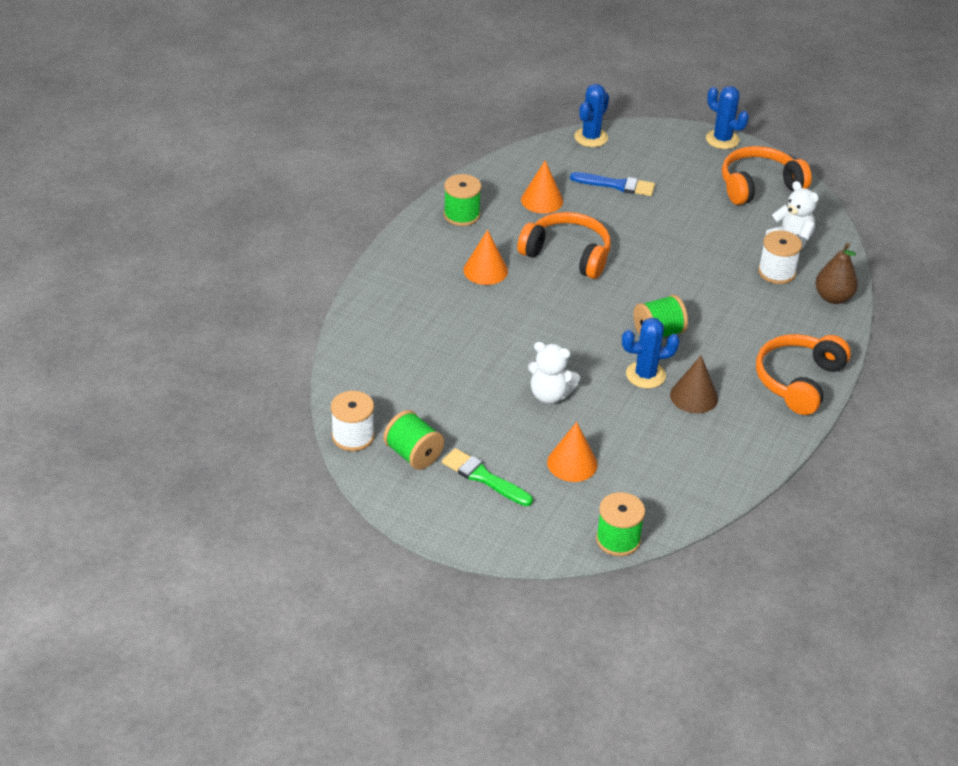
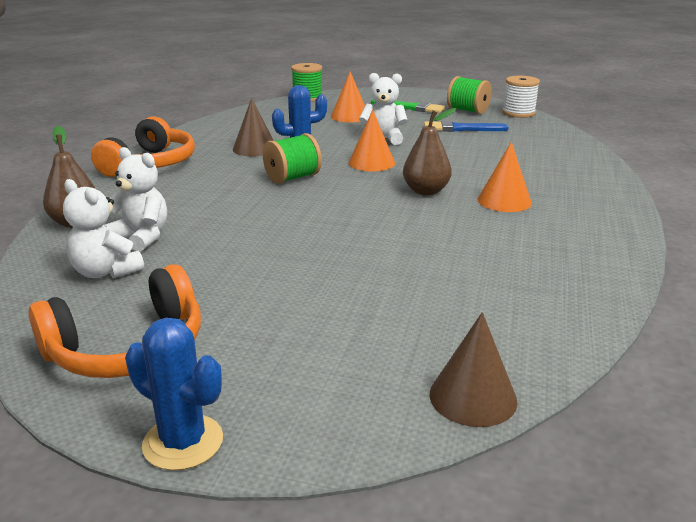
camera: 170 degrees right, 15 degrees down
(461, 215) = (584, 245): green spool -> none
(542, 200) = (491, 276): orange cone -> orange cone (371, 163)
(544, 293) = (426, 191): none -> brown pear
(567, 254) = (418, 224): orange headphones -> none
(591, 137) = (473, 397): blue cactus -> brown cone
(616, 185) = (386, 313): blue brush -> blue brush (460, 129)
(776, 272) = (141, 237): white spool -> white teddy bear

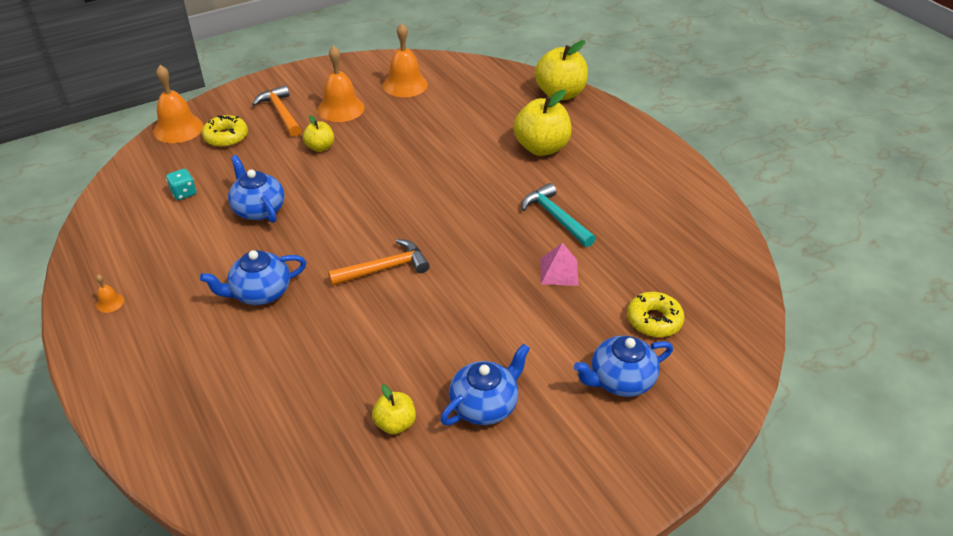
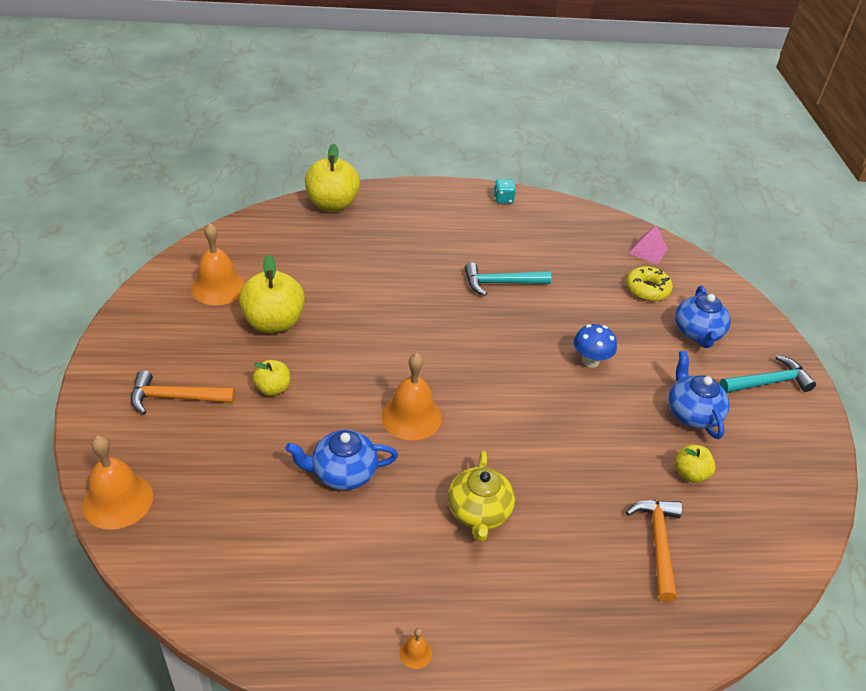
camera: 65 degrees left, 0 degrees up
(184, 193) = (261, 531): turquoise dice -> turquoise dice (503, 199)
(226, 137) = (180, 460): yellow donut -> none
(260, 293) = (478, 513): blue teapot -> yellow teapot
(341, 108) = (215, 348): orange bell -> orange bell (411, 417)
(384, 268) = (499, 411): orange hammer -> orange hammer (658, 543)
(499, 307) = (590, 361): none -> blue mushroom
(541, 148) = (402, 249): yellow apple -> yellow apple (273, 322)
(559, 271) = (567, 311): pink pyramid -> pink pyramid (648, 251)
(591, 464) = (768, 382): none -> turquoise hammer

* _EXERCISE GOAL_
Return all lines of the material above in which the word "degrees" occurs.

* _SOLUTION FOR THIS EXERCISE_
camera: 170 degrees right, 15 degrees down
camera: 65 degrees left, 0 degrees up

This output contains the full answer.